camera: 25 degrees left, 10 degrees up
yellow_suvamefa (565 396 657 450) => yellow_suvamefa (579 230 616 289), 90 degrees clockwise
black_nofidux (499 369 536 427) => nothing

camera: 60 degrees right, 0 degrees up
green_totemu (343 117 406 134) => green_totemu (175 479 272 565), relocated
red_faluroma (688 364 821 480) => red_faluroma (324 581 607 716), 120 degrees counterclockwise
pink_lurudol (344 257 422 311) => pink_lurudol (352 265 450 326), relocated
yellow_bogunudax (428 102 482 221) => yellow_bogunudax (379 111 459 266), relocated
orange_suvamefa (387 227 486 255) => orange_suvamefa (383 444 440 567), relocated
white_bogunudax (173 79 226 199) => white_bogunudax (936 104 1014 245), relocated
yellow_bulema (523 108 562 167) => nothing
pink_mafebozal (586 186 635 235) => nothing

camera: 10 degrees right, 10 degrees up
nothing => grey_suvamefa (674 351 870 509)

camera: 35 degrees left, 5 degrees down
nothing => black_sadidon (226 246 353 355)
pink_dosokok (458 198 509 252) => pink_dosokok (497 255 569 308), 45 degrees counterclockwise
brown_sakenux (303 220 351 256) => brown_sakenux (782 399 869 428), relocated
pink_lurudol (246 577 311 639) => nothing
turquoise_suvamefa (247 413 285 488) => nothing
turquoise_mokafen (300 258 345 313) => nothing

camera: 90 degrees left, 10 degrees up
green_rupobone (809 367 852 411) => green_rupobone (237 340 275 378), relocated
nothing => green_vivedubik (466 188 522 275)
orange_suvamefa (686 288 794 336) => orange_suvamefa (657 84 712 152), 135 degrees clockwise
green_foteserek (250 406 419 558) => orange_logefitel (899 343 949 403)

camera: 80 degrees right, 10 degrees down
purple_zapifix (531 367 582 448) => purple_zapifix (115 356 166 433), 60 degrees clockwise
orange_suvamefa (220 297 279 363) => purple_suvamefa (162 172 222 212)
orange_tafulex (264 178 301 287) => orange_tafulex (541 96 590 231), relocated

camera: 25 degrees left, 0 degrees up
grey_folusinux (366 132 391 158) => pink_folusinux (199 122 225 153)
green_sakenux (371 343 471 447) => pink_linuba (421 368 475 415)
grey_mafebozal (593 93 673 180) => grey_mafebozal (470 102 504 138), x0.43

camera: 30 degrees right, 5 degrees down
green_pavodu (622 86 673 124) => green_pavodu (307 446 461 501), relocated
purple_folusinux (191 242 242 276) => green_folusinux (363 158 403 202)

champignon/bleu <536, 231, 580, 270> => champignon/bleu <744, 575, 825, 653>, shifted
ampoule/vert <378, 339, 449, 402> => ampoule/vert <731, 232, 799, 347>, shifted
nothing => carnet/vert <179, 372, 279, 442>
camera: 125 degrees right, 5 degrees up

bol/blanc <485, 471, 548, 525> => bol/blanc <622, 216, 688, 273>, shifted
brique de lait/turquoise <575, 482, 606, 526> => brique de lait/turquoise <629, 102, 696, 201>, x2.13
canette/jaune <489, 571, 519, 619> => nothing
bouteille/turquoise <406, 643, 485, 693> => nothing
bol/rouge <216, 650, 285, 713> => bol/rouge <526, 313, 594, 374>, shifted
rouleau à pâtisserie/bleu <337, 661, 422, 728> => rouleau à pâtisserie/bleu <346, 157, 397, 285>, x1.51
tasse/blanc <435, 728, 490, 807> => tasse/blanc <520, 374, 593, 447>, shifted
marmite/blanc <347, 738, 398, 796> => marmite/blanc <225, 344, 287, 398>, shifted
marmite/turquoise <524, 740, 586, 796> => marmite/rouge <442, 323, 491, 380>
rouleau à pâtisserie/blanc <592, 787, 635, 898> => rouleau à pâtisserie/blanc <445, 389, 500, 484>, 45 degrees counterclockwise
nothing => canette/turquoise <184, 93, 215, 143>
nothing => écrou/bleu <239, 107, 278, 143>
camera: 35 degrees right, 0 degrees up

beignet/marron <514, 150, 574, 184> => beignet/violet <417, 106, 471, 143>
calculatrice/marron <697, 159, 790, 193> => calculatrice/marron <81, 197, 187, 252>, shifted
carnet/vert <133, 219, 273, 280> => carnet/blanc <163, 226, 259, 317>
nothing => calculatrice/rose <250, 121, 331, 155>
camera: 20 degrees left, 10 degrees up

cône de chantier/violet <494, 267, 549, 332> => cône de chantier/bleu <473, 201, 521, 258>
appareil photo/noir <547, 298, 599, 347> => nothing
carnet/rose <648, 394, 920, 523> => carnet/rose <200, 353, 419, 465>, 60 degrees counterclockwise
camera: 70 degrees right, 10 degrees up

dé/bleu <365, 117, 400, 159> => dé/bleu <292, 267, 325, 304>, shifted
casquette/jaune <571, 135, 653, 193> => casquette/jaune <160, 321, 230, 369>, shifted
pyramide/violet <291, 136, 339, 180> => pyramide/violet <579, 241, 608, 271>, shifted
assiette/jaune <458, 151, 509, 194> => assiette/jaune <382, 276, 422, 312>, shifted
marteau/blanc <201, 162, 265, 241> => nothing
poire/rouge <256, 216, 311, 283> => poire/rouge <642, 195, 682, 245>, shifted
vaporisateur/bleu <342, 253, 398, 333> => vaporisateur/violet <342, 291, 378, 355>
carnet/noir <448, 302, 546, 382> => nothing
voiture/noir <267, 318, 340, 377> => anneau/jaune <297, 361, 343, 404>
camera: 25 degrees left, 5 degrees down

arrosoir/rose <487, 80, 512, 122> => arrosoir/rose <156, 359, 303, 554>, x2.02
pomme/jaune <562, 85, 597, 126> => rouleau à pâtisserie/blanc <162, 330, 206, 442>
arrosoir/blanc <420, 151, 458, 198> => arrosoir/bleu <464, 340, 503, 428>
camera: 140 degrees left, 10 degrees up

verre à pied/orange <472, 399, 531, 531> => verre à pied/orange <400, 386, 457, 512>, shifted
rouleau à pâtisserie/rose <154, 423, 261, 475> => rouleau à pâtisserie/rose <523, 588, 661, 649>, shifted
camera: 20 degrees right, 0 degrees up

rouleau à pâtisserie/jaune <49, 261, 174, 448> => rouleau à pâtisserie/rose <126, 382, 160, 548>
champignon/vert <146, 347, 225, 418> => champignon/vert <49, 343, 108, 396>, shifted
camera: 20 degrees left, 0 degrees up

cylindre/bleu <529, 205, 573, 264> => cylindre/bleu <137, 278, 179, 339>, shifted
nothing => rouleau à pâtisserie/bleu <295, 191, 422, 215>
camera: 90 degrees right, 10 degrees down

* **WORK REQUEST**:
Leaving nothing out, print each line above exactly.

* **REPLY**:
camera: 25 degrees left, 10 degrees up
yellow_suvamefa (565 396 657 450) => yellow_suvamefa (579 230 616 289), 90 degrees clockwise
black_nofidux (499 369 536 427) => nothing

camera: 60 degrees right, 0 degrees up
green_totemu (343 117 406 134) => green_totemu (175 479 272 565), relocated
red_faluroma (688 364 821 480) => red_faluroma (324 581 607 716), 120 degrees counterclockwise
pink_lurudol (344 257 422 311) => pink_lurudol (352 265 450 326), relocated
yellow_bogunudax (428 102 482 221) => yellow_bogunudax (379 111 459 266), relocated
orange_suvamefa (387 227 486 255) => orange_suvamefa (383 444 440 567), relocated
white_bogunudax (173 79 226 199) => white_bogunudax (936 104 1014 245), relocated
yellow_bulema (523 108 562 167) => nothing
pink_mafebozal (586 186 635 235) => nothing

camera: 10 degrees right, 10 degrees up
nothing => grey_suvamefa (674 351 870 509)

camera: 35 degrees left, 5 degrees down
nothing => black_sadidon (226 246 353 355)
pink_dosokok (458 198 509 252) => pink_dosokok (497 255 569 308), 45 degrees counterclockwise
brown_sakenux (303 220 351 256) => brown_sakenux (782 399 869 428), relocated
pink_lurudol (246 577 311 639) => nothing
turquoise_suvamefa (247 413 285 488) => nothing
turquoise_mokafen (300 258 345 313) => nothing

camera: 90 degrees left, 10 degrees up
green_rupobone (809 367 852 411) => green_rupobone (237 340 275 378), relocated
nothing => green_vivedubik (466 188 522 275)
orange_suvamefa (686 288 794 336) => orange_suvamefa (657 84 712 152), 135 degrees clockwise
green_foteserek (250 406 419 558) => orange_logefitel (899 343 949 403)

camera: 80 degrees right, 10 degrees down
purple_zapifix (531 367 582 448) => purple_zapifix (115 356 166 433), 60 degrees clockwise
orange_suvamefa (220 297 279 363) => purple_suvamefa (162 172 222 212)
orange_tafulex (264 178 301 287) => orange_tafulex (541 96 590 231), relocated

camera: 25 degrees left, 0 degrees up
grey_folusinux (366 132 391 158) => pink_folusinux (199 122 225 153)
green_sakenux (371 343 471 447) => pink_linuba (421 368 475 415)
grey_mafebozal (593 93 673 180) => grey_mafebozal (470 102 504 138), x0.43

camera: 30 degrees right, 5 degrees down
green_pavodu (622 86 673 124) => green_pavodu (307 446 461 501), relocated
purple_folusinux (191 242 242 276) => green_folusinux (363 158 403 202)

champignon/bleu <536, 231, 580, 270> => champignon/bleu <744, 575, 825, 653>, shifted
ampoule/vert <378, 339, 449, 402> => ampoule/vert <731, 232, 799, 347>, shifted
nothing => carnet/vert <179, 372, 279, 442>
camera: 125 degrees right, 5 degrees up

bol/blanc <485, 471, 548, 525> => bol/blanc <622, 216, 688, 273>, shifted
brique de lait/turquoise <575, 482, 606, 526> => brique de lait/turquoise <629, 102, 696, 201>, x2.13
canette/jaune <489, 571, 519, 619> => nothing
bouteille/turquoise <406, 643, 485, 693> => nothing
bol/rouge <216, 650, 285, 713> => bol/rouge <526, 313, 594, 374>, shifted
rouleau à pâtisserie/bleu <337, 661, 422, 728> => rouleau à pâtisserie/bleu <346, 157, 397, 285>, x1.51
tasse/blanc <435, 728, 490, 807> => tasse/blanc <520, 374, 593, 447>, shifted
marmite/blanc <347, 738, 398, 796> => marmite/blanc <225, 344, 287, 398>, shifted
marmite/turquoise <524, 740, 586, 796> => marmite/rouge <442, 323, 491, 380>
rouleau à pâtisserie/blanc <592, 787, 635, 898> => rouleau à pâtisserie/blanc <445, 389, 500, 484>, 45 degrees counterclockwise
nothing => canette/turquoise <184, 93, 215, 143>
nothing => écrou/bleu <239, 107, 278, 143>
camera: 35 degrees right, 0 degrees up

beignet/marron <514, 150, 574, 184> => beignet/violet <417, 106, 471, 143>
calculatrice/marron <697, 159, 790, 193> => calculatrice/marron <81, 197, 187, 252>, shifted
carnet/vert <133, 219, 273, 280> => carnet/blanc <163, 226, 259, 317>
nothing => calculatrice/rose <250, 121, 331, 155>
camera: 20 degrees left, 10 degrees up

cône de chantier/violet <494, 267, 549, 332> => cône de chantier/bleu <473, 201, 521, 258>
appareil photo/noir <547, 298, 599, 347> => nothing
carnet/rose <648, 394, 920, 523> => carnet/rose <200, 353, 419, 465>, 60 degrees counterclockwise
camera: 70 degrees right, 10 degrees up

dé/bleu <365, 117, 400, 159> => dé/bleu <292, 267, 325, 304>, shifted
casquette/jaune <571, 135, 653, 193> => casquette/jaune <160, 321, 230, 369>, shifted
pyramide/violet <291, 136, 339, 180> => pyramide/violet <579, 241, 608, 271>, shifted
assiette/jaune <458, 151, 509, 194> => assiette/jaune <382, 276, 422, 312>, shifted
marteau/blanc <201, 162, 265, 241> => nothing
poire/rouge <256, 216, 311, 283> => poire/rouge <642, 195, 682, 245>, shifted
vaporisateur/bleu <342, 253, 398, 333> => vaporisateur/violet <342, 291, 378, 355>
carnet/noir <448, 302, 546, 382> => nothing
voiture/noir <267, 318, 340, 377> => anneau/jaune <297, 361, 343, 404>
camera: 25 degrees left, 5 degrees down

arrosoir/rose <487, 80, 512, 122> => arrosoir/rose <156, 359, 303, 554>, x2.02
pomme/jaune <562, 85, 597, 126> => rouleau à pâtisserie/blanc <162, 330, 206, 442>
arrosoir/blanc <420, 151, 458, 198> => arrosoir/bleu <464, 340, 503, 428>
camera: 140 degrees left, 10 degrees up

verre à pied/orange <472, 399, 531, 531> => verre à pied/orange <400, 386, 457, 512>, shifted
rouleau à pâtisserie/rose <154, 423, 261, 475> => rouleau à pâtisserie/rose <523, 588, 661, 649>, shifted
camera: 20 degrees right, 0 degrees up

rouleau à pâtisserie/jaune <49, 261, 174, 448> => rouleau à pâtisserie/rose <126, 382, 160, 548>
champignon/vert <146, 347, 225, 418> => champignon/vert <49, 343, 108, 396>, shifted
camera: 20 degrees left, 0 degrees up

cylindre/bleu <529, 205, 573, 264> => cylindre/bleu <137, 278, 179, 339>, shifted
nothing => rouleau à pâtisserie/bleu <295, 191, 422, 215>
camera: 90 degrees right, 10 degrees down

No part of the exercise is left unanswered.